**GIVEN ENTRIES**
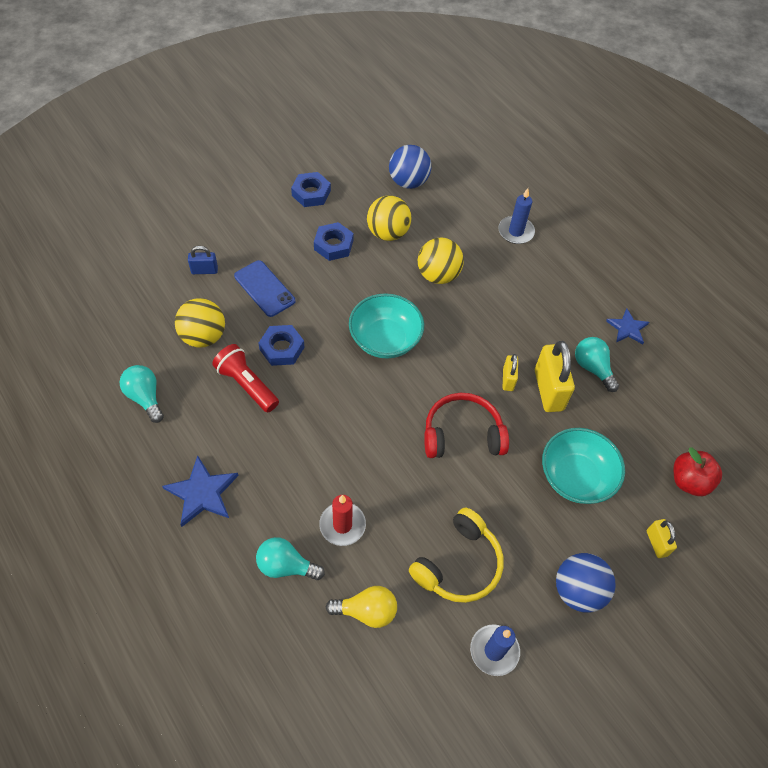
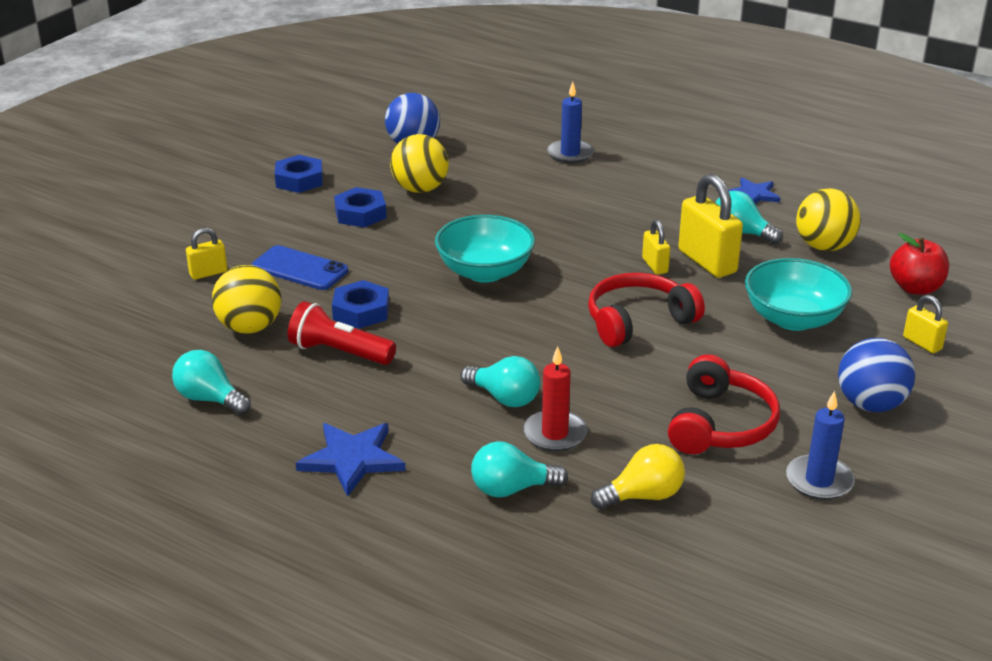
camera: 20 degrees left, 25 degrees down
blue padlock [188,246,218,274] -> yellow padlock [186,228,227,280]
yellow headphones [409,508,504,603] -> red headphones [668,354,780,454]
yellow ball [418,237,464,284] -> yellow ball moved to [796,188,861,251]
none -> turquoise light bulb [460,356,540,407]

...

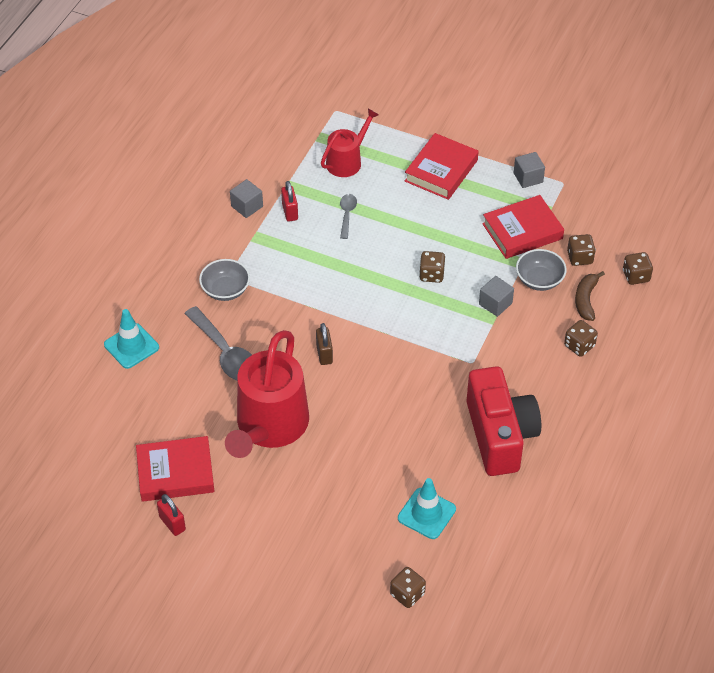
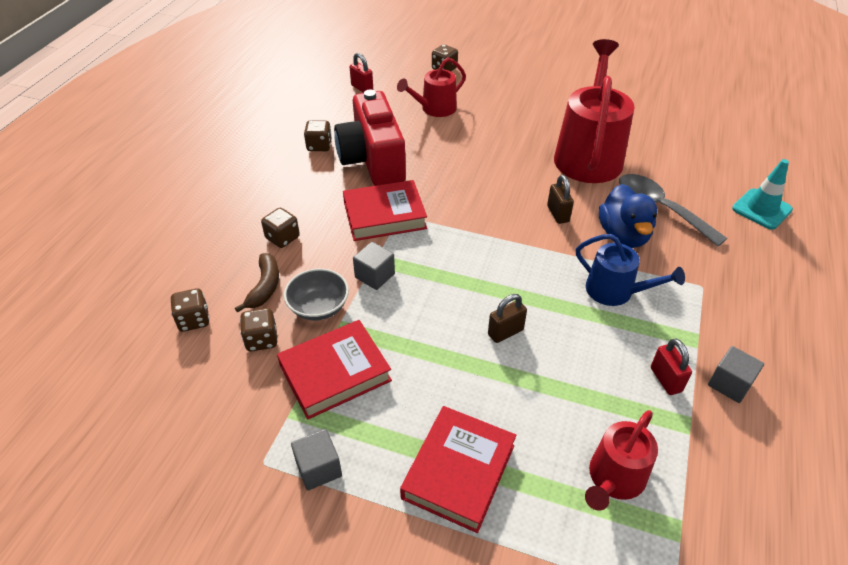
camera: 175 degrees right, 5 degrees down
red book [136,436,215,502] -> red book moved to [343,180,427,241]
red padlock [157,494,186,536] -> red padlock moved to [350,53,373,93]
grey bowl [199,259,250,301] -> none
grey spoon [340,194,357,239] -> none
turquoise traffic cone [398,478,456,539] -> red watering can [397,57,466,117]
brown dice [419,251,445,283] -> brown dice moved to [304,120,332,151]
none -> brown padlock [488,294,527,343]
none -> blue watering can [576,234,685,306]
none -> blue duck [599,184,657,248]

* * *

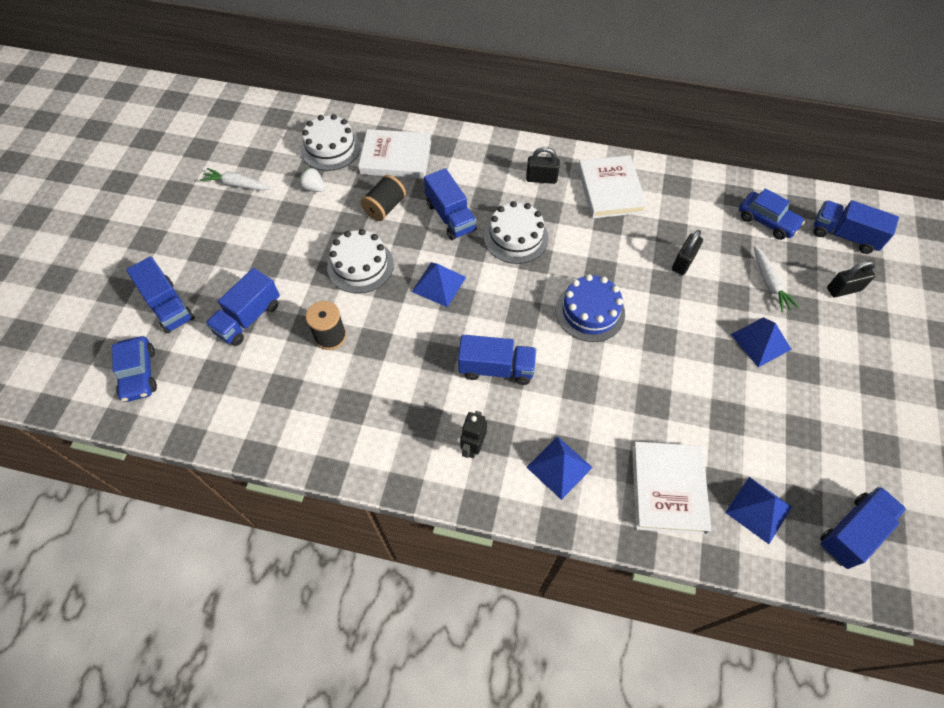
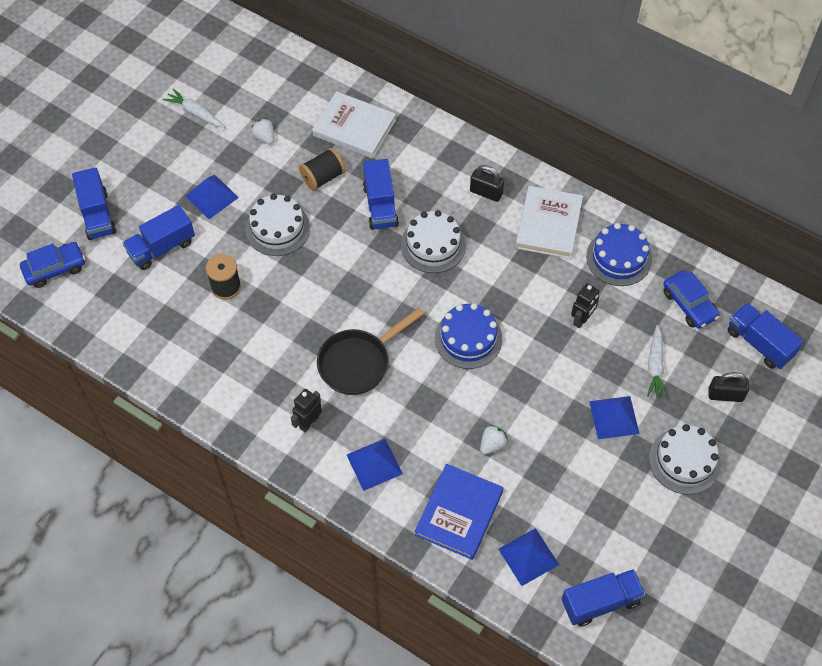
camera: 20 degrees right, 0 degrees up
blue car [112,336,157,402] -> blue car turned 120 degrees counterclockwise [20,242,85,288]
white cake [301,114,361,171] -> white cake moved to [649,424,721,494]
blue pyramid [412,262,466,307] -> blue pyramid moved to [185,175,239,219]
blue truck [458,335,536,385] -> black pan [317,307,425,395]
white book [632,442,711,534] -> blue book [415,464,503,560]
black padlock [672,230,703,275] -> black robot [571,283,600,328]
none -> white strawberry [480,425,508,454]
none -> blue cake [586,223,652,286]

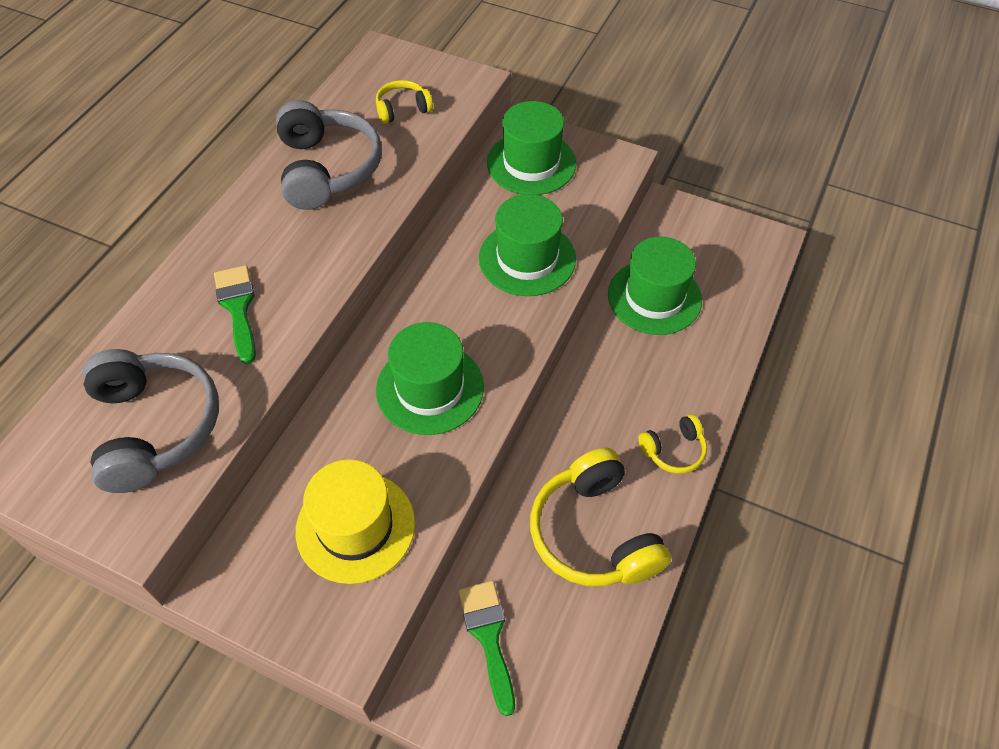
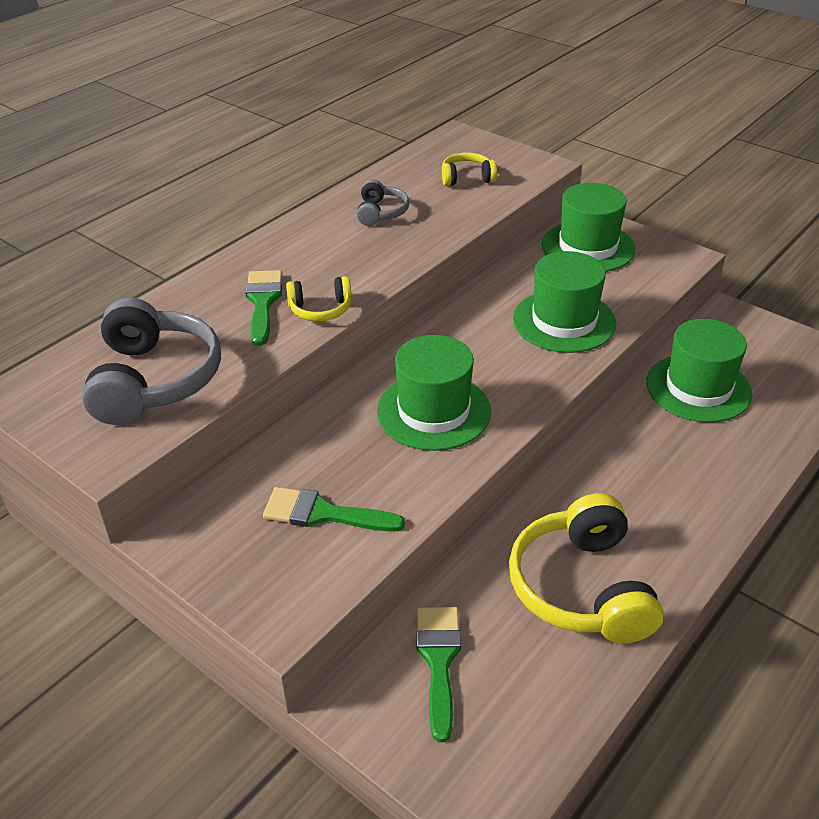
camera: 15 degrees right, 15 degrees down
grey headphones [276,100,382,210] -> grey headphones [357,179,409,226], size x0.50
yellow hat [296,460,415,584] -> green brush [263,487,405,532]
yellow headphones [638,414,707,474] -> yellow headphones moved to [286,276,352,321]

**TO DO**
Search the entries above for the word "watering" and copy each line where it appears.

**WRITTEN RESPONSE**
turquoise traffic cone [398,478,456,539] -> red watering can [397,57,466,117]
none -> blue watering can [576,234,685,306]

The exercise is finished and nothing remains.